◆ **Scene change data**
*** Block opens ***

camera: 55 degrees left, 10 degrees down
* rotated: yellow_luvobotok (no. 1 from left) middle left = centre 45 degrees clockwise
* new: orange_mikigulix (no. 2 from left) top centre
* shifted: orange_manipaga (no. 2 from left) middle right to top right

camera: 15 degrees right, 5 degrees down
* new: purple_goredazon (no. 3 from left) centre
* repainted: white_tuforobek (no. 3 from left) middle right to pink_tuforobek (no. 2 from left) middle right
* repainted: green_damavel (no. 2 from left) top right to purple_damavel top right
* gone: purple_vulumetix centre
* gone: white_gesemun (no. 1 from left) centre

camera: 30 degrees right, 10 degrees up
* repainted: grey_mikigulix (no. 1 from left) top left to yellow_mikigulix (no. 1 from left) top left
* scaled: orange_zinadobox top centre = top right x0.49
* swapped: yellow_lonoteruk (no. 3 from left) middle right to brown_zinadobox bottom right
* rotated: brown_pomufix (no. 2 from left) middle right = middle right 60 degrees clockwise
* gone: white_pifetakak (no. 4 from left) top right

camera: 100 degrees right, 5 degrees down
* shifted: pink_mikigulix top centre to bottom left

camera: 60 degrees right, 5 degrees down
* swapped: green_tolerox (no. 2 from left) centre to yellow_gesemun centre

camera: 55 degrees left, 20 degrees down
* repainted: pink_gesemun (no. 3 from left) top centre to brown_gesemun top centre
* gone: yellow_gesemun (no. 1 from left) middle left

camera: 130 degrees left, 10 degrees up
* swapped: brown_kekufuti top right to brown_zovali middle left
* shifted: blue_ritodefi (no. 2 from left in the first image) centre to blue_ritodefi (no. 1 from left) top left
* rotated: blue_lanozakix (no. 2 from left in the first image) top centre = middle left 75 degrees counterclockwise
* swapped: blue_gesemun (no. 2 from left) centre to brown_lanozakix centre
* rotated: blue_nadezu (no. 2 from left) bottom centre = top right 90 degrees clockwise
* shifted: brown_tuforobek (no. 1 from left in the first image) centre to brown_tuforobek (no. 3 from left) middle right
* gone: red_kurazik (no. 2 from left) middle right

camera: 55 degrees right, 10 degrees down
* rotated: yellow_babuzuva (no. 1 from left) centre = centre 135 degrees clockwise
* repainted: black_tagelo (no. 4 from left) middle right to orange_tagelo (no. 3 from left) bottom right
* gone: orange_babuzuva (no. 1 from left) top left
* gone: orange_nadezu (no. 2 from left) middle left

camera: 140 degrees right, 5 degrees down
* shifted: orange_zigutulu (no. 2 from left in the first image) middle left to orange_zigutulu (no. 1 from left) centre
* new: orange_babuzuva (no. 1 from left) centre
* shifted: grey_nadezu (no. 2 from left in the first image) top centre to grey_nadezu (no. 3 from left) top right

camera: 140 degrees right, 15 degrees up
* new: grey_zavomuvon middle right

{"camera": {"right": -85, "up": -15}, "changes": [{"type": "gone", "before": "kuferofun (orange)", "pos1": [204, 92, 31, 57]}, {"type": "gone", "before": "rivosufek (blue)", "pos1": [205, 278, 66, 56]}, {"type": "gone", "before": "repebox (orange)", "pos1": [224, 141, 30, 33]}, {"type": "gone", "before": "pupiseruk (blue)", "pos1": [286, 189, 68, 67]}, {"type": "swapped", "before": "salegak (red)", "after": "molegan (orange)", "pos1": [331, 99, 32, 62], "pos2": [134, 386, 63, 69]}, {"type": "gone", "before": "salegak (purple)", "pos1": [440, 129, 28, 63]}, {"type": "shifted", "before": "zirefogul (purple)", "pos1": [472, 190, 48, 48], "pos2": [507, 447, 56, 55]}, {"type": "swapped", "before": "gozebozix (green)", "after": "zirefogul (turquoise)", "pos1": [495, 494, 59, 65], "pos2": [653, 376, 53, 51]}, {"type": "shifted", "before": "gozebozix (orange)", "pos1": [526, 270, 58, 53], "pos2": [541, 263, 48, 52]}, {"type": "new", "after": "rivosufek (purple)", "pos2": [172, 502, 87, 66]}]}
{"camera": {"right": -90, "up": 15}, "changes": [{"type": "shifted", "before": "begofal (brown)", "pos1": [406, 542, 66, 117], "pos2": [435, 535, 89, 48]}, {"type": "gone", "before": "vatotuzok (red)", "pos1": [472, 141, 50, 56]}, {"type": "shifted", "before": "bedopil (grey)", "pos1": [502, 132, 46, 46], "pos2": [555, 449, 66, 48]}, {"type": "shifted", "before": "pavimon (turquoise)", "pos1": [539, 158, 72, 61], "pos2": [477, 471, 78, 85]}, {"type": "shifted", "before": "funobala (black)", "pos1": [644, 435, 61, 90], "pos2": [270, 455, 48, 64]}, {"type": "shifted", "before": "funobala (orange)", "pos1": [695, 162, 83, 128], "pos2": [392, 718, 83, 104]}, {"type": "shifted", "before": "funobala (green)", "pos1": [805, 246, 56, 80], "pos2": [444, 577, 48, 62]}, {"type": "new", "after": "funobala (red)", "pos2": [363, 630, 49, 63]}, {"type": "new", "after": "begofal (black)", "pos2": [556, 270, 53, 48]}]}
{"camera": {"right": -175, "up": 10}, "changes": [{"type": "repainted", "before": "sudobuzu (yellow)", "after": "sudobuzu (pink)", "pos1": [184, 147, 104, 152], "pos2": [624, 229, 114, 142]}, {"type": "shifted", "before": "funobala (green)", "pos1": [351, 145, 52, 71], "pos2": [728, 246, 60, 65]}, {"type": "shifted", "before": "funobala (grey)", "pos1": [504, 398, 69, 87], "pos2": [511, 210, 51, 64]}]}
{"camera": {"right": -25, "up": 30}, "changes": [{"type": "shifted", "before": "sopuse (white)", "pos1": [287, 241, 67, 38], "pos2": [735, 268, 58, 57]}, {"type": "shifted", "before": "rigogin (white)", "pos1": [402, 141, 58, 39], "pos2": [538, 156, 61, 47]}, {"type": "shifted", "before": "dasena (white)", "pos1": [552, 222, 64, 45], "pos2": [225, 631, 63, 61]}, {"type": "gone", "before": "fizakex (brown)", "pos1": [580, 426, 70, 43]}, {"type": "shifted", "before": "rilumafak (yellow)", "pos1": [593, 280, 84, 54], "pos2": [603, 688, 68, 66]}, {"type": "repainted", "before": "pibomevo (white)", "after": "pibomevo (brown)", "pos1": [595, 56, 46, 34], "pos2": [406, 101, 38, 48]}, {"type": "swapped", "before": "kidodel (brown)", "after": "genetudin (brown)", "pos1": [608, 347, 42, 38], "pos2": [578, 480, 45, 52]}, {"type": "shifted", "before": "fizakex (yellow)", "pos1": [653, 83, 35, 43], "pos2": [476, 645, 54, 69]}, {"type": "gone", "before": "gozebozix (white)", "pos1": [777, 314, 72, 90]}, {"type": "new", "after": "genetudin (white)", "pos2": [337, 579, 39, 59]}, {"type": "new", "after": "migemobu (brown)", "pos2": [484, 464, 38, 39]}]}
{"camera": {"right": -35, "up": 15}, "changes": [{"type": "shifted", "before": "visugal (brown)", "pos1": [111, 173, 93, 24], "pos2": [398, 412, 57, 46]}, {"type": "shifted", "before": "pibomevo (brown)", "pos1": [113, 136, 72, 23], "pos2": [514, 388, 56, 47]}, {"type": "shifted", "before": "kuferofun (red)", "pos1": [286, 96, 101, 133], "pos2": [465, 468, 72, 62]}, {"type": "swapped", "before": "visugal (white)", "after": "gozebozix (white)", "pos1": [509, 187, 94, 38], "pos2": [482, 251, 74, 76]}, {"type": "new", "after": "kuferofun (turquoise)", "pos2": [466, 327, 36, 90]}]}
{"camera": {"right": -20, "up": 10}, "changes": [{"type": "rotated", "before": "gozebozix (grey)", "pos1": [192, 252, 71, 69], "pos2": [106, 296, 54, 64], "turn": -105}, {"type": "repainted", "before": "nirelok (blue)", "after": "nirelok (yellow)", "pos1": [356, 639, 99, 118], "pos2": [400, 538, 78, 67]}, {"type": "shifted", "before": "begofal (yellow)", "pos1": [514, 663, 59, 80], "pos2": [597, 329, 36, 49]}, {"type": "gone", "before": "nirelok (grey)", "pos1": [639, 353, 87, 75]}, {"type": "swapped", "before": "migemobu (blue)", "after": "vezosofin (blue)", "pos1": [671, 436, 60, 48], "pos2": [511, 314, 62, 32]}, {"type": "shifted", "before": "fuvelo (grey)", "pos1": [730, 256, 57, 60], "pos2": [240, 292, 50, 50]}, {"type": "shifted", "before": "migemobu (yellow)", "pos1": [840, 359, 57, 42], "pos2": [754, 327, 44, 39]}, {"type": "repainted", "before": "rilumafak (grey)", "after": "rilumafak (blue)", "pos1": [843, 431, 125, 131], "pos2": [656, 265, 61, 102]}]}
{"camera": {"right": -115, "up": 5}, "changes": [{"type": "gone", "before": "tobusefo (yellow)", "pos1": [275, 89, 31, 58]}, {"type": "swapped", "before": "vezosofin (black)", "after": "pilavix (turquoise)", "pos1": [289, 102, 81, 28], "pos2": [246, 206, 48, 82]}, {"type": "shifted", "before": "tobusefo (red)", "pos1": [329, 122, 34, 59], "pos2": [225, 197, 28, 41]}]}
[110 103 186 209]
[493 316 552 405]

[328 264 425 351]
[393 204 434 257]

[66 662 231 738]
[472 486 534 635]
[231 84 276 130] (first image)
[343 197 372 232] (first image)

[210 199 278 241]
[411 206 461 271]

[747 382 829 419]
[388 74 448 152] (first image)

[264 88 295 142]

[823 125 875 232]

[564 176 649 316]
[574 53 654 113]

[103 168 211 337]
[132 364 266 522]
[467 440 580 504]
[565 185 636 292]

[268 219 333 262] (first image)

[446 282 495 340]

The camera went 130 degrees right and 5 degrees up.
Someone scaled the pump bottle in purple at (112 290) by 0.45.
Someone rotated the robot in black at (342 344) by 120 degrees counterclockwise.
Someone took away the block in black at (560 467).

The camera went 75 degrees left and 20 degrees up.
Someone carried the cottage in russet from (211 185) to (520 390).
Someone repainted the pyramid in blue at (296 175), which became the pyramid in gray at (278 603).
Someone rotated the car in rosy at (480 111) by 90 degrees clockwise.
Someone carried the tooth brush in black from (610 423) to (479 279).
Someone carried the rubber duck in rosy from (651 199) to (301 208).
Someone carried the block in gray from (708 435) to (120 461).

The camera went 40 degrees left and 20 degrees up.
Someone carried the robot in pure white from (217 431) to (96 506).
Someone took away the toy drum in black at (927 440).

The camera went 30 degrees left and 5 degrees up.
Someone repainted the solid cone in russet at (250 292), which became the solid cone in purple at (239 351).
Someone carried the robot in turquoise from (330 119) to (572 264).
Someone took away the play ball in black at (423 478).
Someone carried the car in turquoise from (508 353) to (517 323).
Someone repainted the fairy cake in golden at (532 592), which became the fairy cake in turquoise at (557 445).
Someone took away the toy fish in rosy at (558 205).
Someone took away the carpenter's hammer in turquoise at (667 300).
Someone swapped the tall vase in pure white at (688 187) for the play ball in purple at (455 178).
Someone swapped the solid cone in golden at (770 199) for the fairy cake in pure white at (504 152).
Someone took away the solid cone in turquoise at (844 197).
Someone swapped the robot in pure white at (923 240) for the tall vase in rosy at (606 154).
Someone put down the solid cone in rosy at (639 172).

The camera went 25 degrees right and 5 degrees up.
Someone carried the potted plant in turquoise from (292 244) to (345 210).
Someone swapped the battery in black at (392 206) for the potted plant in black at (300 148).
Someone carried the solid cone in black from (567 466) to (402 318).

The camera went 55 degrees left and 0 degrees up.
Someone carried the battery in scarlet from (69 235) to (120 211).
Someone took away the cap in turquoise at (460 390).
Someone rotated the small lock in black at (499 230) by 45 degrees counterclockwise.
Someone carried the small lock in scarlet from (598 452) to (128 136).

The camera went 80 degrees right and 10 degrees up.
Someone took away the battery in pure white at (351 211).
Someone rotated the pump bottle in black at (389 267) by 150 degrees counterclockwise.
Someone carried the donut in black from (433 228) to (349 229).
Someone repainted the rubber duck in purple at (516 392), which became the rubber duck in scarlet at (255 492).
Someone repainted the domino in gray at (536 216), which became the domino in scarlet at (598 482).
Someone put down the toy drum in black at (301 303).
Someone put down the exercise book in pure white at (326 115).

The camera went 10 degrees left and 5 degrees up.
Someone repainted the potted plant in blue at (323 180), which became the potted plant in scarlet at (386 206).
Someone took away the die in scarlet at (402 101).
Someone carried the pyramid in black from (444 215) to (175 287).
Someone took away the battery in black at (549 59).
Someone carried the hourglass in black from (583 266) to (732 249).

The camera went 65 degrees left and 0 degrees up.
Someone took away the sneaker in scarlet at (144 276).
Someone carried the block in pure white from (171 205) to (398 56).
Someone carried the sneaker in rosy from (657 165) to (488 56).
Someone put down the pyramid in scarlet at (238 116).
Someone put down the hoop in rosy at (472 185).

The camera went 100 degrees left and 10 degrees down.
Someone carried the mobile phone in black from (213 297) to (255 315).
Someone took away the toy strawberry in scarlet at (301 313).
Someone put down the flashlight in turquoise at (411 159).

*** Block closes ***

◆ **Problem to work on**
Your answer should consist solely of the lines above from the line with "The camera went 130" to the line with "Someone rotated the robot", both included, reproduced exactly.

◆ **Answer to this exercise**
The camera went 130 degrees right and 5 degrees up.
Someone scaled the pump bottle in purple at (112 290) by 0.45.
Someone rotated the robot in black at (342 344) by 120 degrees counterclockwise.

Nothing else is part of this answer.